▸ Task directions:
Give back every record precisely.
-- Records follows --
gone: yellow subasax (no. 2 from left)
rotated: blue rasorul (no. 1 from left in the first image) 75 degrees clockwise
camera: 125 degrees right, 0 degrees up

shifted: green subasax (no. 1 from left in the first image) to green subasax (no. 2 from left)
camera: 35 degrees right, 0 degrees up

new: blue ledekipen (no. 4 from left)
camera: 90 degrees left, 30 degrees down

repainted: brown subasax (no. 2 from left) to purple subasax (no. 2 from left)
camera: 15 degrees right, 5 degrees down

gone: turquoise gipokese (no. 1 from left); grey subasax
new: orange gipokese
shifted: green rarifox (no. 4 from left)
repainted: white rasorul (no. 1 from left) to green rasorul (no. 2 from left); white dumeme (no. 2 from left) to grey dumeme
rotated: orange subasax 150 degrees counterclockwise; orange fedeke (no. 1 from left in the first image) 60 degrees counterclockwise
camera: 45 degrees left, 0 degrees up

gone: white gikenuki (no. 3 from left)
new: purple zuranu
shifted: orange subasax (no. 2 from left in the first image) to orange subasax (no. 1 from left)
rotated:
-- Records concluded --
▸ Written response:
gone: yellow subasax (no. 2 from left)
rotated: blue rasorul (no. 1 from left in the first image) 75 degrees clockwise
camera: 125 degrees right, 0 degrees up

shifted: green subasax (no. 1 from left in the first image) to green subasax (no. 2 from left)
camera: 35 degrees right, 0 degrees up

new: blue ledekipen (no. 4 from left)
camera: 90 degrees left, 30 degrees down

repainted: brown subasax (no. 2 from left) to purple subasax (no. 2 from left)
camera: 15 degrees right, 5 degrees down

gone: turquoise gipokese (no. 1 from left); grey subasax
new: orange gipokese
shifted: green rarifox (no. 4 from left)
repainted: white rasorul (no. 1 from left) to green rasorul (no. 2 from left); white dumeme (no. 2 from left) to grey dumeme
rotated: orange subasax 150 degrees counterclockwise; orange fedeke (no. 1 from left in the first image) 60 degrees counterclockwise
camera: 45 degrees left, 0 degrees up

gone: white gikenuki (no. 3 from left)
new: purple zuranu
shifted: orange subasax (no. 2 from left in the first image) to orange subasax (no. 1 from left)
rotated:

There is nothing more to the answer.